=== EXCERPTED RECORDS ===
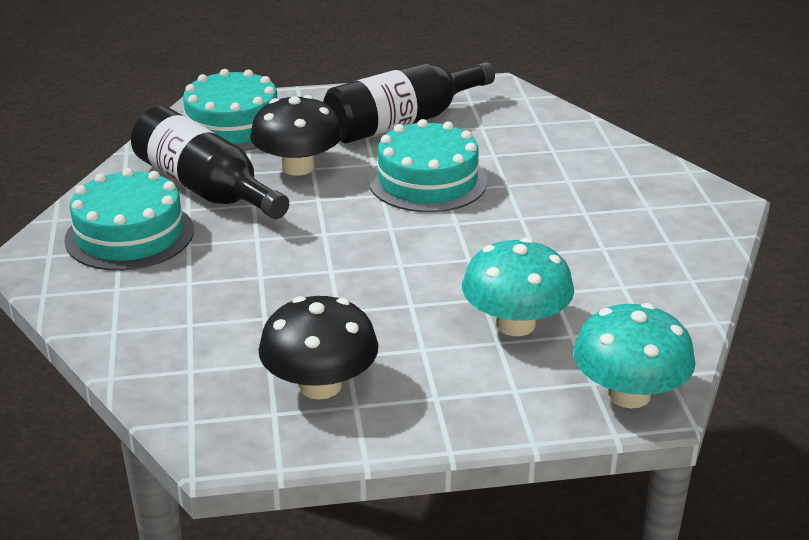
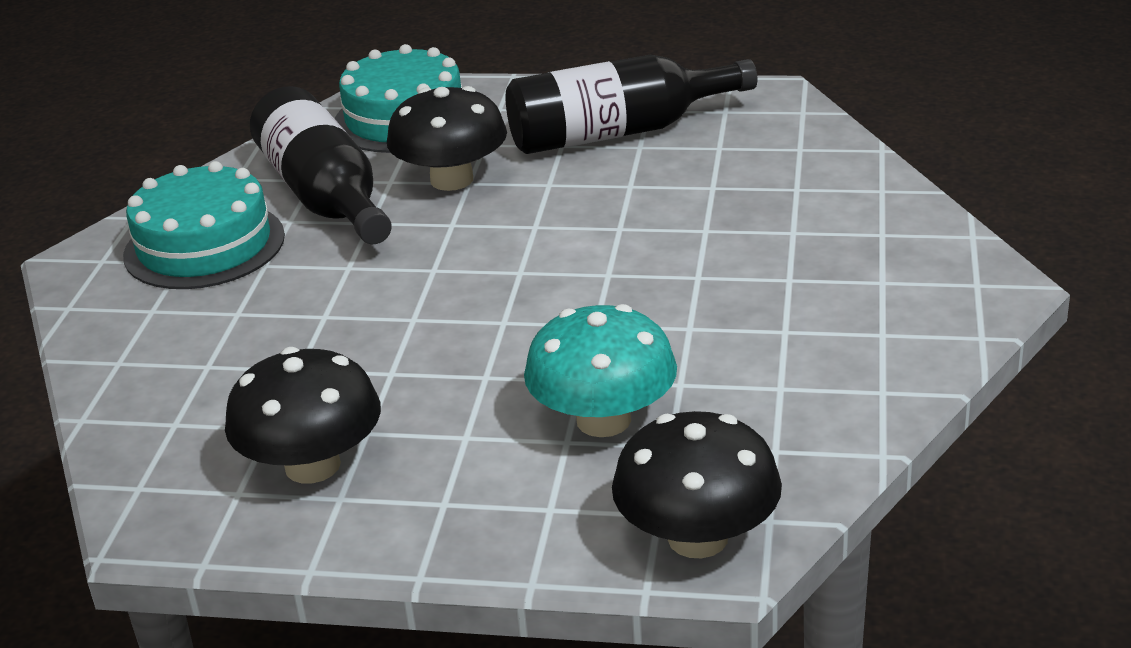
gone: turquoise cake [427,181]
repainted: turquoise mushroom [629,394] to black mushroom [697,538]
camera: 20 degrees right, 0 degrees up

==

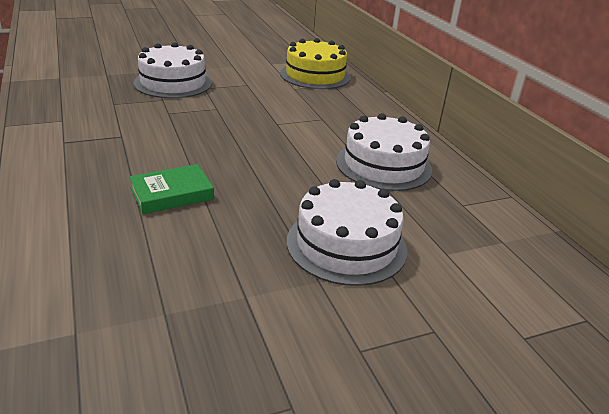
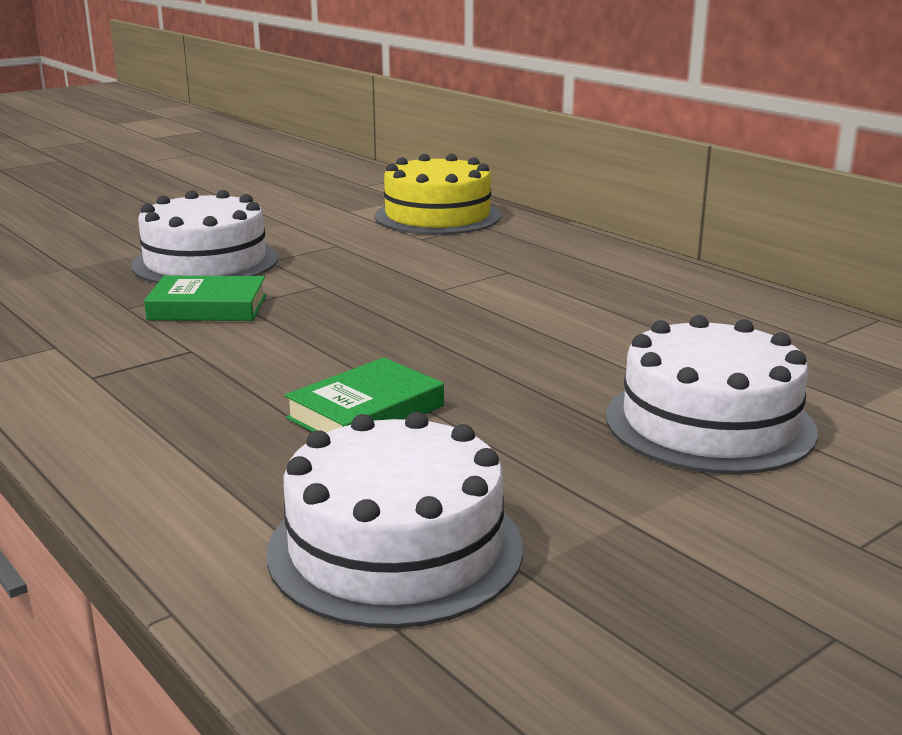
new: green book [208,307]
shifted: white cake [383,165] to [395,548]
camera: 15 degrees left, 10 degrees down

=== DESCRIPTION OF THE TASK ===
Would you please repeat exactly the lines above, starting at the line with "repainted: turquoise mushroom" and stopping at the line with "camera: 20 degrees right, 0 degrees up", both included?

=== OUTPUT OF THE TASK ===
repainted: turquoise mushroom [629,394] to black mushroom [697,538]
camera: 20 degrees right, 0 degrees up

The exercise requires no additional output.